*** INPUT FOR THIS TASK Section Begins ***
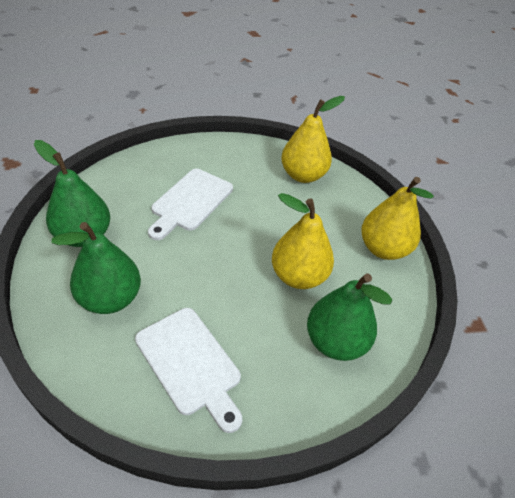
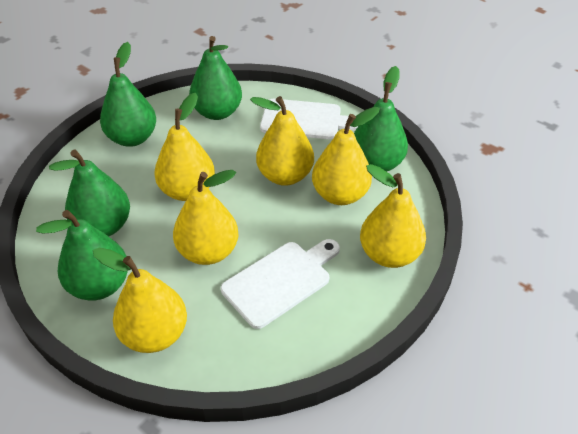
green pear: 3 -> 5
yellow pear: 3 -> 6

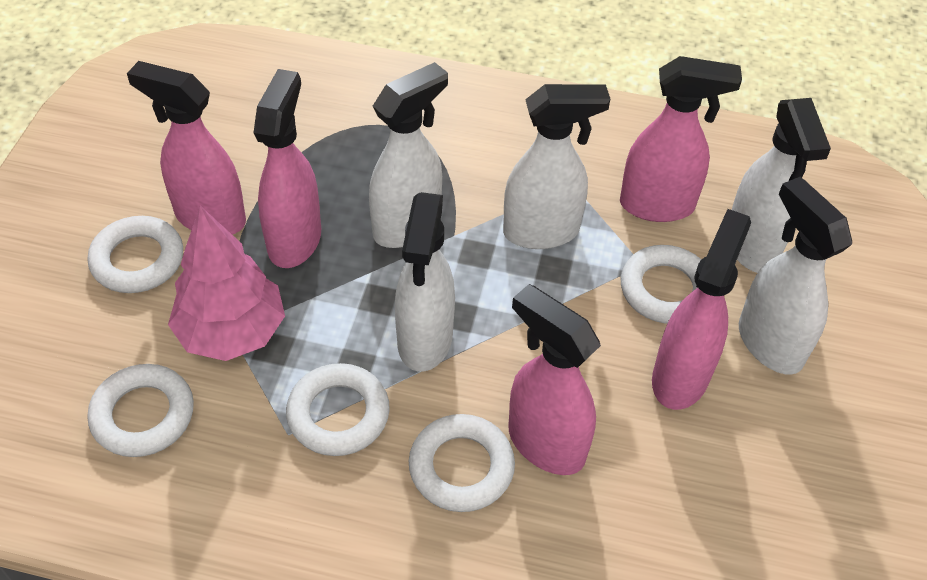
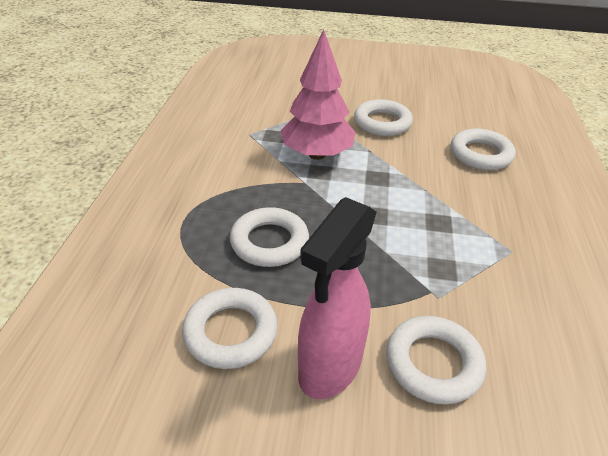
pink spray bottle: 5 -> 1
white spray bottle: 5 -> 0

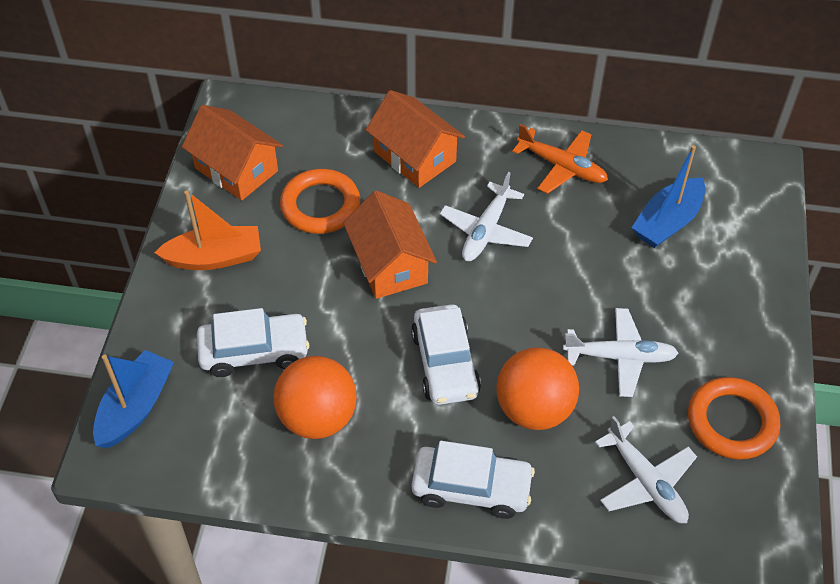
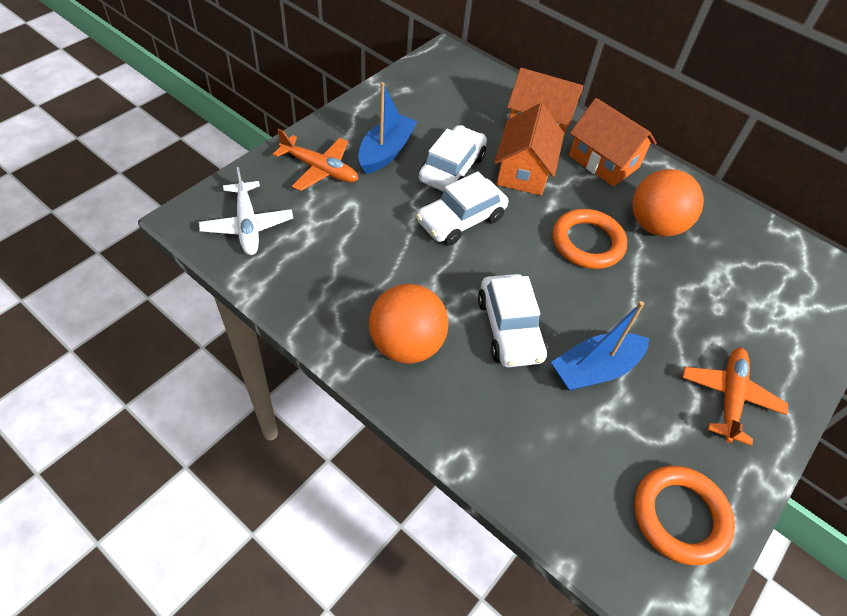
orange boat: 1 -> 0
orange plane: 1 -> 2
white plane: 3 -> 1

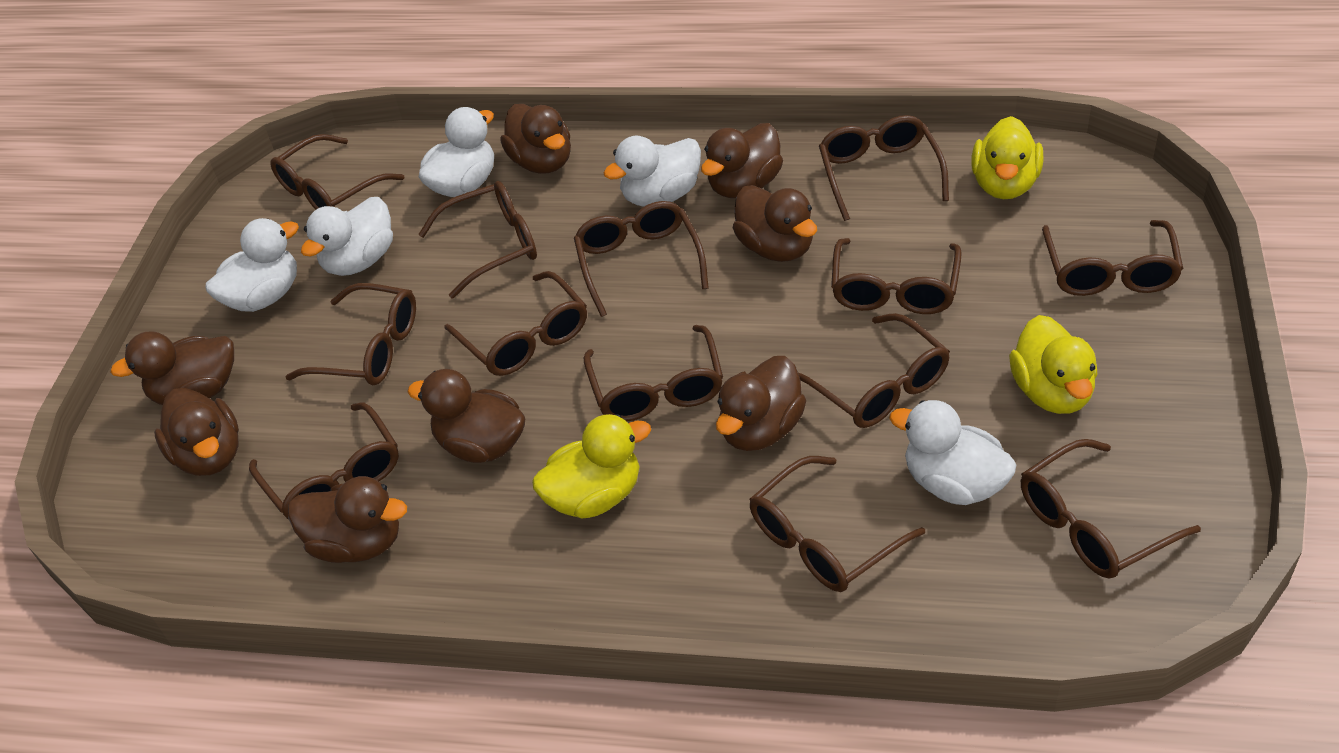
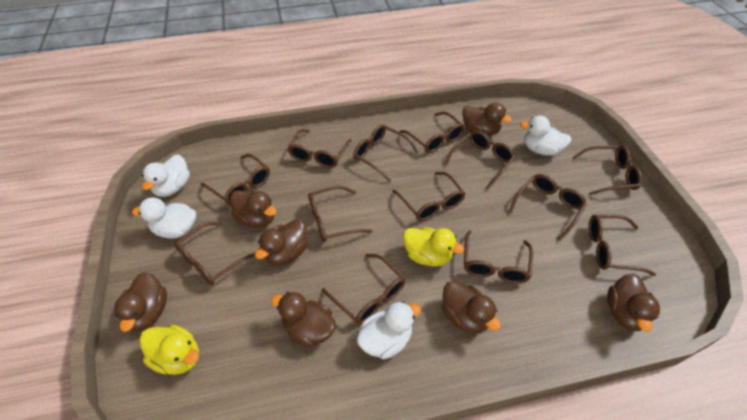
brown duck: 8 -> 7
white duck: 5 -> 4
yellow duck: 3 -> 2

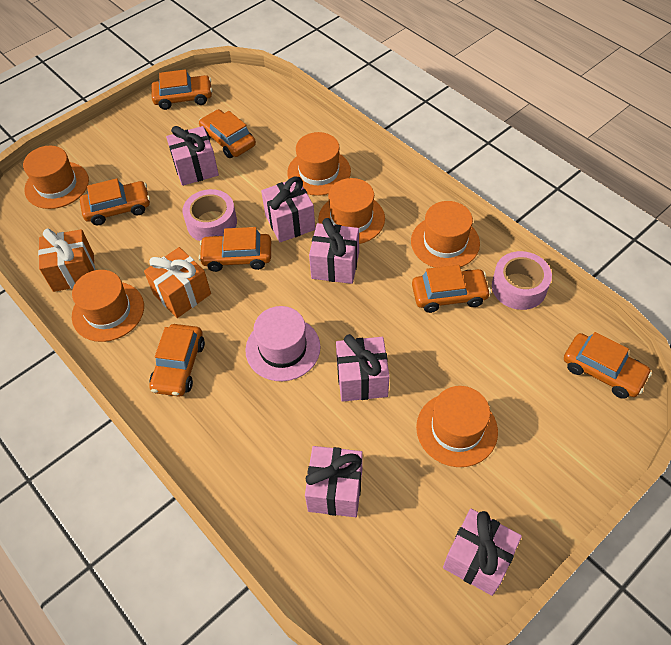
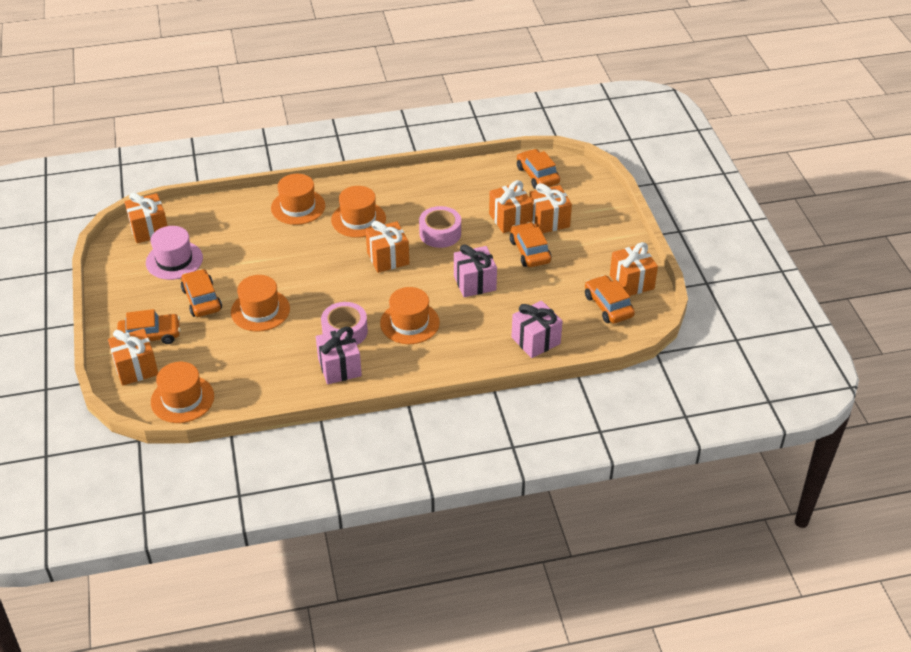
orange car: 7 -> 5
orange gift: 2 -> 6
orange hat: 6 -> 5
pink gift: 6 -> 3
*** INPUT FOR THIS TASK Section Ends ***
Please repeat the lines above from the line containing "white plane: 3 -> 1" through the final line, both included, exactly as they stand and without pictures.

* ANSWER FOR THE TASK *
white plane: 3 -> 1

brown duck: 8 -> 7
white duck: 5 -> 4
yellow duck: 3 -> 2

orange car: 7 -> 5
orange gift: 2 -> 6
orange hat: 6 -> 5
pink gift: 6 -> 3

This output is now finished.